====== Data provided ======

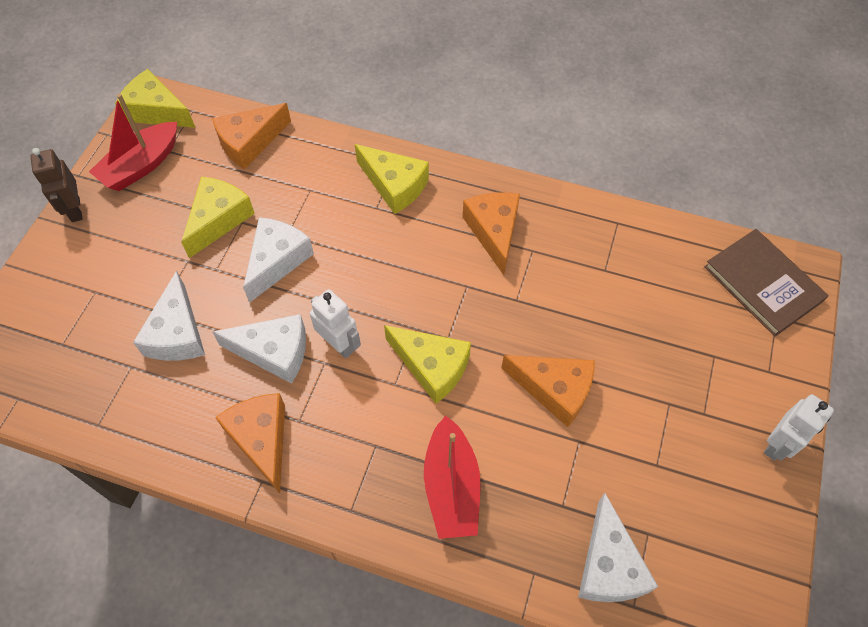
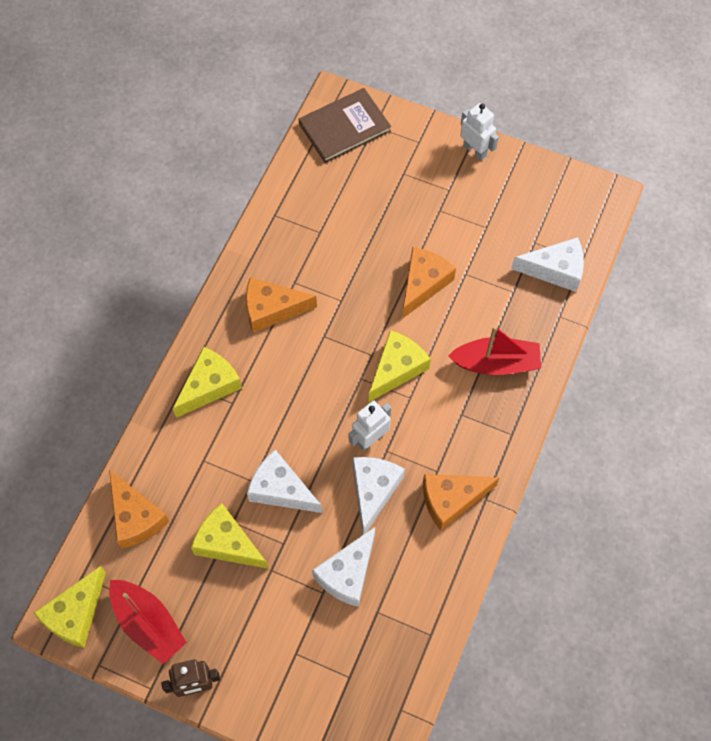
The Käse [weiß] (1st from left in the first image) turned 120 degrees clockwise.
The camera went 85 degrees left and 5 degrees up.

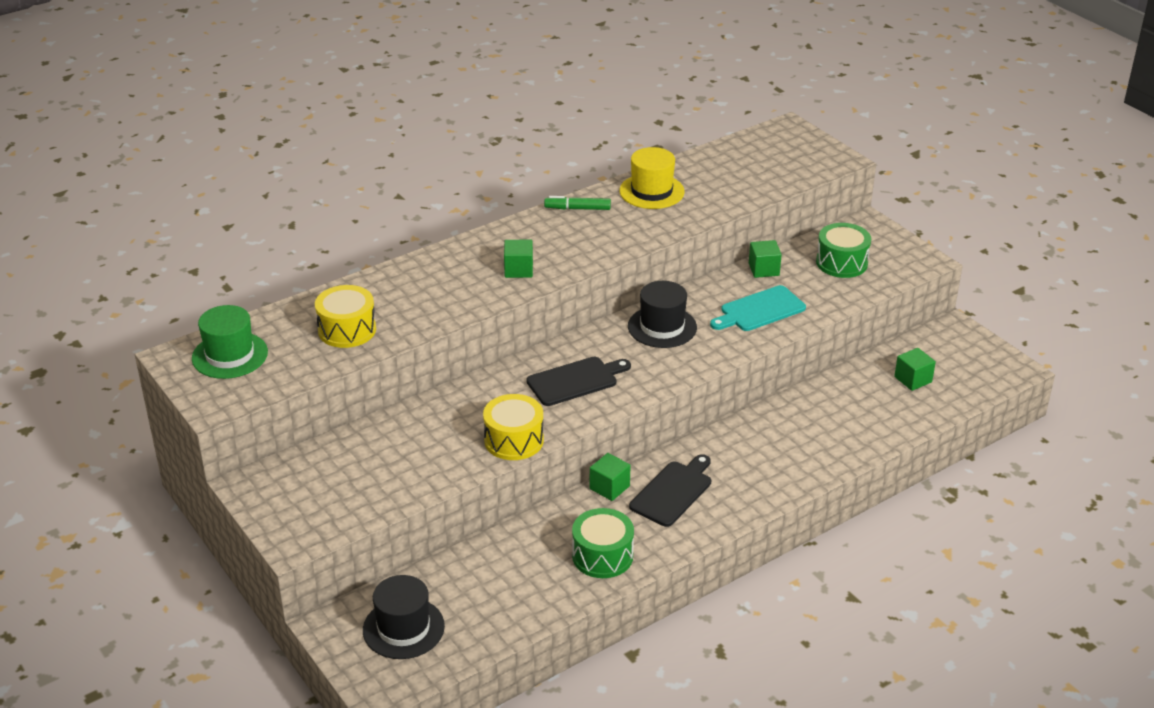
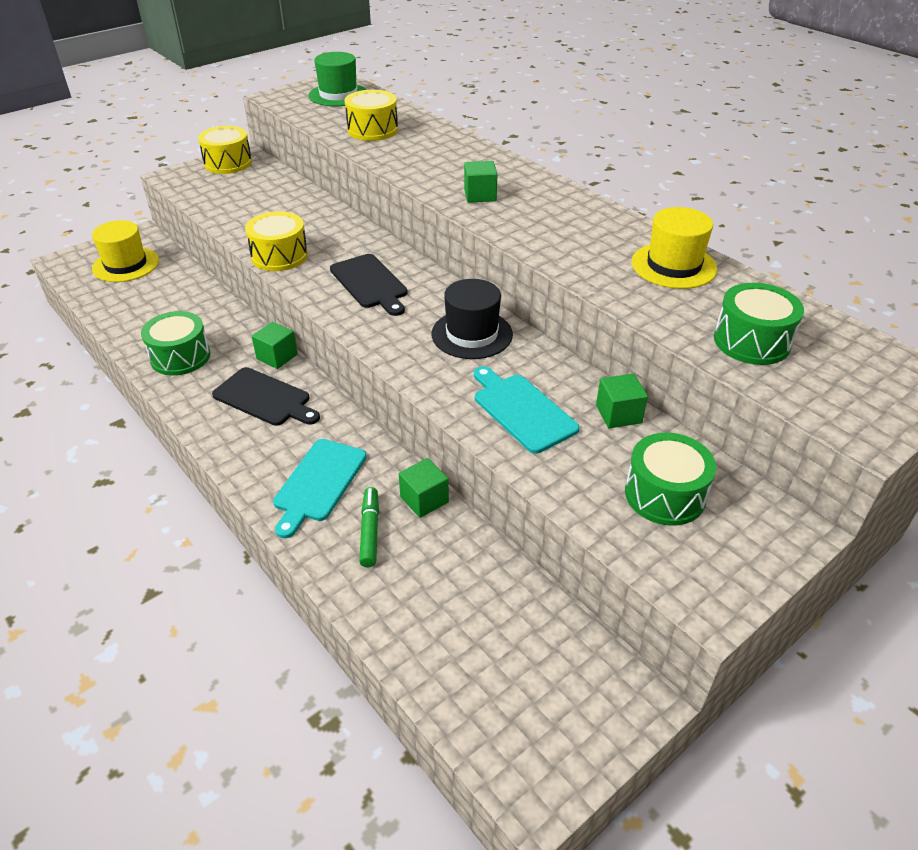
The Hut [schwarz] (1st from left) became the Hut [gelb] (1st from left).
The Trommel [gelb] (1st from left) appeared.
The Schneidebrett [türkis] (1st from left) appeared.
The Filzstift [grün] moved.
The Kubus [grün] (4th from left in the first image) moved.
The Trommel [grün] (3rd from left) appeared.
The camera went 85 degrees right and 5 degrees up.

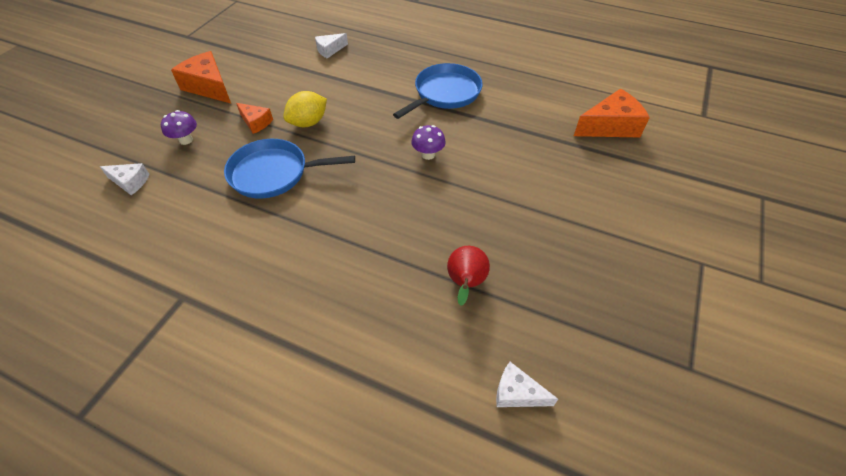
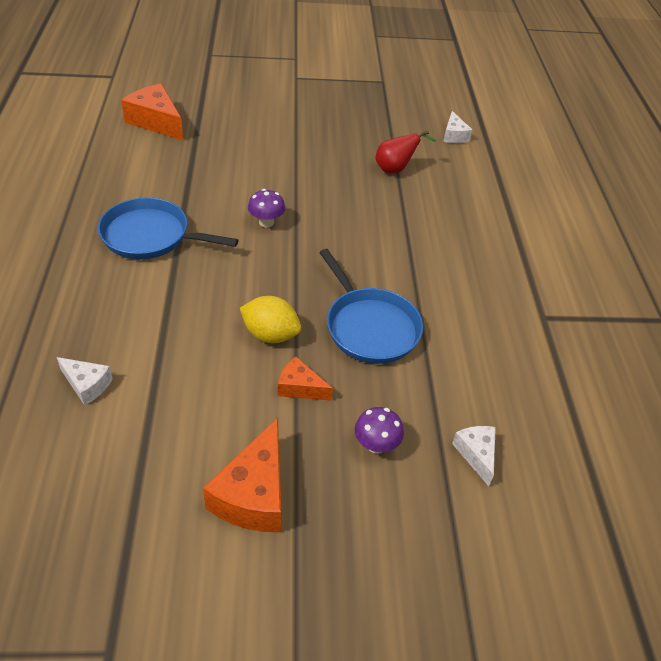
The Käse [orange] (2nd from left in the first image) turned 75 degrees counterclockwise.
The camera went 120 degrees left and 5 degrees down.

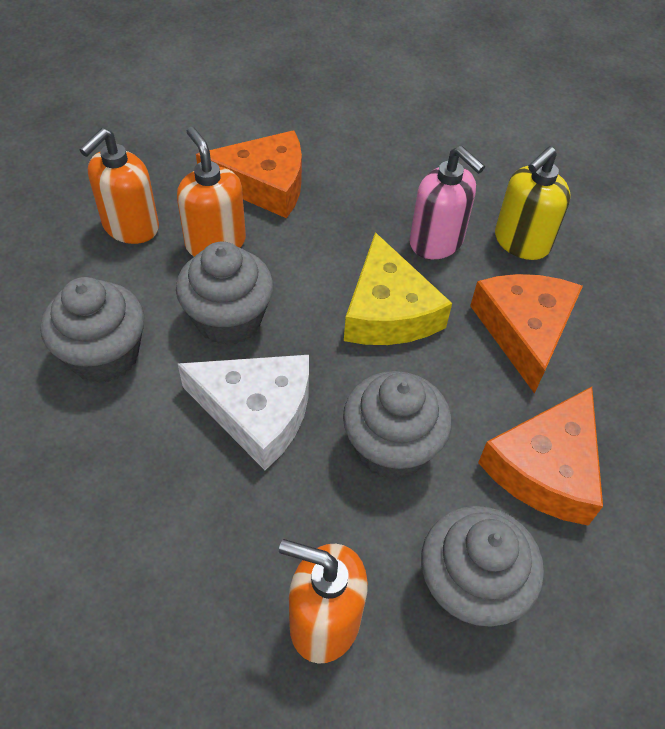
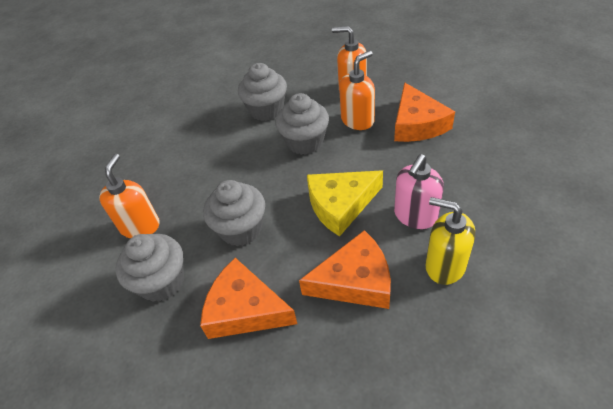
The Käse [weiß] disappeared.
The camera went 85 degrees right and 5 degrees down.

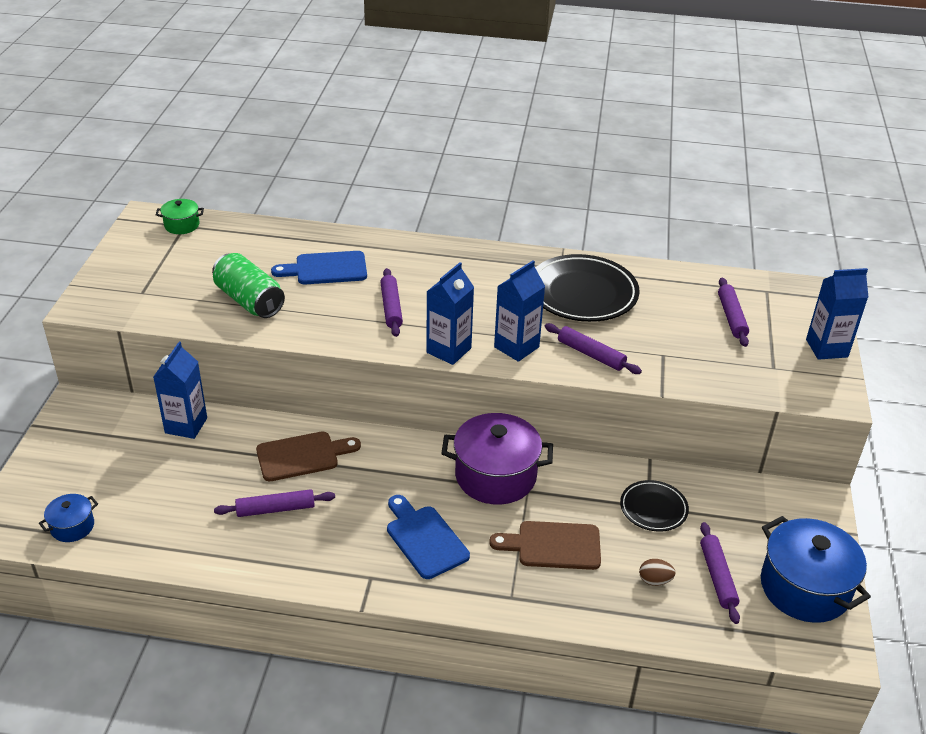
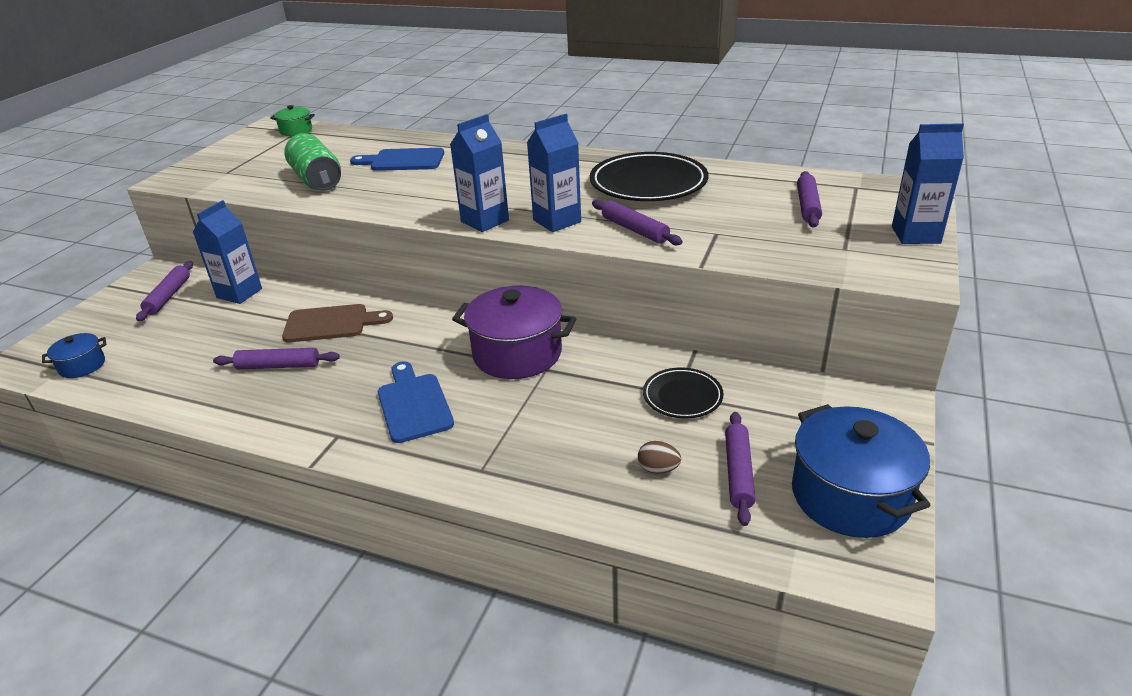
The Nudelholz [lila] (2nd from left in the first image) moved.
The Schneidebrett [braun] (2nd from left) disappeared.
The camera went 15 degrees right and 5 degrees down.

======

# Task item
Excluding pictures, reproduce the listing above exactly as it stands.

# Solved exercise
The Käse [weiß] (1st from left in the first image) turned 120 degrees clockwise.
The camera went 85 degrees left and 5 degrees up.

The Hut [schwarz] (1st from left) became the Hut [gelb] (1st from left).
The Trommel [gelb] (1st from left) appeared.
The Schneidebrett [türkis] (1st from left) appeared.
The Filzstift [grün] moved.
The Kubus [grün] (4th from left in the first image) moved.
The Trommel [grün] (3rd from left) appeared.
The camera went 85 degrees right and 5 degrees up.

The Käse [orange] (2nd from left in the first image) turned 75 degrees counterclockwise.
The camera went 120 degrees left and 5 degrees down.

The Käse [weiß] disappeared.
The camera went 85 degrees right and 5 degrees down.

The Nudelholz [lila] (2nd from left in the first image) moved.
The Schneidebrett [braun] (2nd from left) disappeared.
The camera went 15 degrees right and 5 degrees down.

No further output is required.